▶ _WRITTEN EXERCISE_
Which lines in the rows below contain the string "italic"? Report every such line in full, treating uppercase and lowercase as different.

▶ _RECORDED INFORMATION_
..........

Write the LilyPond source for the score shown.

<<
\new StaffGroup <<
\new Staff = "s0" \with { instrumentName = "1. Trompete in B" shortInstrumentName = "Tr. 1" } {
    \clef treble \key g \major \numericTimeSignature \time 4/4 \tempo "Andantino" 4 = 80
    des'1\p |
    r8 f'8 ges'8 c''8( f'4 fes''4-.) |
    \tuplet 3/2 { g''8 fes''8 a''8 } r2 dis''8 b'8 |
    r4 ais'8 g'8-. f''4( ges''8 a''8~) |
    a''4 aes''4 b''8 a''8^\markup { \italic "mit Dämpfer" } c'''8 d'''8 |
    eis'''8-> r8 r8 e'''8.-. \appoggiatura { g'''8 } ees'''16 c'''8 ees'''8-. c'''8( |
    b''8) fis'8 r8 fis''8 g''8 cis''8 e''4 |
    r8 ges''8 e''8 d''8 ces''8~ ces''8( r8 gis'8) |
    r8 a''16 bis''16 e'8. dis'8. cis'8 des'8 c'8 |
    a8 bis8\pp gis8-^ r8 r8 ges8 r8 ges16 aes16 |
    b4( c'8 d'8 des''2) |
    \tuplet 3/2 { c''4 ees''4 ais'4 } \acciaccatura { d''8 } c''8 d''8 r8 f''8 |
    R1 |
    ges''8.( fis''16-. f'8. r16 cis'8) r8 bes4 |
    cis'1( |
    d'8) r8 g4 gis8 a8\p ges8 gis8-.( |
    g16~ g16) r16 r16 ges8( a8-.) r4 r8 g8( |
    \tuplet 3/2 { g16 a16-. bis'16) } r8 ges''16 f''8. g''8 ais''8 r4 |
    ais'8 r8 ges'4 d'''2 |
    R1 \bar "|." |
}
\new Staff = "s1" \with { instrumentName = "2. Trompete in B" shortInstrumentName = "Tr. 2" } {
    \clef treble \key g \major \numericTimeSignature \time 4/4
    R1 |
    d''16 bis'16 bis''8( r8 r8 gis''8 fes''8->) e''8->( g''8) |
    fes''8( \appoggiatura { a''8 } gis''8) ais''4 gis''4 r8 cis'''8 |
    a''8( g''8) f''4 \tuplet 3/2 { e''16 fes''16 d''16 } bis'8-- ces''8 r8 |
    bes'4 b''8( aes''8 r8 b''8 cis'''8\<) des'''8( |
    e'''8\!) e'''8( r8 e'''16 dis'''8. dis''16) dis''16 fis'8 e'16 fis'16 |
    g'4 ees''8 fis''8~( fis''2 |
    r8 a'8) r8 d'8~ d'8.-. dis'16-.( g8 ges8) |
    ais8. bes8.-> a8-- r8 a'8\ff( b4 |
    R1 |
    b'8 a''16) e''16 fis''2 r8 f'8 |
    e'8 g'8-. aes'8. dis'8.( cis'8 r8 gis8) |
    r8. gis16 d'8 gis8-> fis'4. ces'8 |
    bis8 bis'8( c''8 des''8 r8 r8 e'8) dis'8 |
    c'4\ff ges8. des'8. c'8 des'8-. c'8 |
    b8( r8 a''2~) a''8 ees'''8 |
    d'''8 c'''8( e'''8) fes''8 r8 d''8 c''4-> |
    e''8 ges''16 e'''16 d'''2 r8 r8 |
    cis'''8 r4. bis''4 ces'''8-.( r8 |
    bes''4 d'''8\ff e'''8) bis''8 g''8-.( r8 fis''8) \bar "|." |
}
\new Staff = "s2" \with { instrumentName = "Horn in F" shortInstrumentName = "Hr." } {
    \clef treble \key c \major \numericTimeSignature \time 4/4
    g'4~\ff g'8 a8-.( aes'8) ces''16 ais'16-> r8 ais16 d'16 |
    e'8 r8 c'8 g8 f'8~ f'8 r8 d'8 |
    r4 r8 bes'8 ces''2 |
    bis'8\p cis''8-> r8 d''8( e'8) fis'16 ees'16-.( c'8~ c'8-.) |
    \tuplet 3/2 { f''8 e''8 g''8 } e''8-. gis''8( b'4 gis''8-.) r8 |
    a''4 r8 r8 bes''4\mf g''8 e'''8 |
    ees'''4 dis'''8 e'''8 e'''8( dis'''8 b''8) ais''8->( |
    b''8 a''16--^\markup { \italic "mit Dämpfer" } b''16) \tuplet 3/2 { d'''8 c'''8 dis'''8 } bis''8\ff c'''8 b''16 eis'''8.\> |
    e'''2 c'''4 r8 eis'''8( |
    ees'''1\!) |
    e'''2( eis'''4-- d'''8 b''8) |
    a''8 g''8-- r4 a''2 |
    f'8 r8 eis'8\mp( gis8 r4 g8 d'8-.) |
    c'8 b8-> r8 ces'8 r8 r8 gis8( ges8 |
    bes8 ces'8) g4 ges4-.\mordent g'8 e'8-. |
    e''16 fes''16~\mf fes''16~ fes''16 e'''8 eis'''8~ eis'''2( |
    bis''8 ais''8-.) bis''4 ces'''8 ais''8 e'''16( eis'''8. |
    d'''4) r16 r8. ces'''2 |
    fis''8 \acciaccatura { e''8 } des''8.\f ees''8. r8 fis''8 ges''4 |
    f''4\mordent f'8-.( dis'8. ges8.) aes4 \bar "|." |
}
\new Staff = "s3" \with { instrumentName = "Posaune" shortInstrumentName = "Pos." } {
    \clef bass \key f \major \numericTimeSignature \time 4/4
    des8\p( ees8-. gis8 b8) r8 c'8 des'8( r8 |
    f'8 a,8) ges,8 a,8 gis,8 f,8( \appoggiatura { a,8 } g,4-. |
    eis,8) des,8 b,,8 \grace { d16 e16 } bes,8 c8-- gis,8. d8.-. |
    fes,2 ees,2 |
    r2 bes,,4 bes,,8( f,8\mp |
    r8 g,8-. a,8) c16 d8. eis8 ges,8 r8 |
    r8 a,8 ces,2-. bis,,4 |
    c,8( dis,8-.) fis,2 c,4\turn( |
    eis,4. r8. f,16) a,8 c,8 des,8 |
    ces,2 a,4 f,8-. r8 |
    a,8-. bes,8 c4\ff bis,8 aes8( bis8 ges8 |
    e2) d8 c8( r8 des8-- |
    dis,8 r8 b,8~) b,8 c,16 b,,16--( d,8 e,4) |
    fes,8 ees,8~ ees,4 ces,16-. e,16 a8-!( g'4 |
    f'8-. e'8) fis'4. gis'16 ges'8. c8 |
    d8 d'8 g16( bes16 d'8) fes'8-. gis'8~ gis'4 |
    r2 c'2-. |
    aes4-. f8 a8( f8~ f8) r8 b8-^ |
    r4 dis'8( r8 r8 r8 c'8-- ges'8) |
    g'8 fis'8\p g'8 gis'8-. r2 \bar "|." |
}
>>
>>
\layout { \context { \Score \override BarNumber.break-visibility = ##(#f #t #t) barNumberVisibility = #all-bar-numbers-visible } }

..........

▶ _WRITTEN ANSWER_
    a''4 aes''4 b''8 a''8^\markup { \italic "mit Dämpfer" } c'''8 d'''8 |
    b''8 a''16--^\markup { \italic "mit Dämpfer" } b''16) \tuplet 3/2 { d'''8 c'''8 dis'''8 } bis''8\ff c'''8 b''16 eis'''8.\> |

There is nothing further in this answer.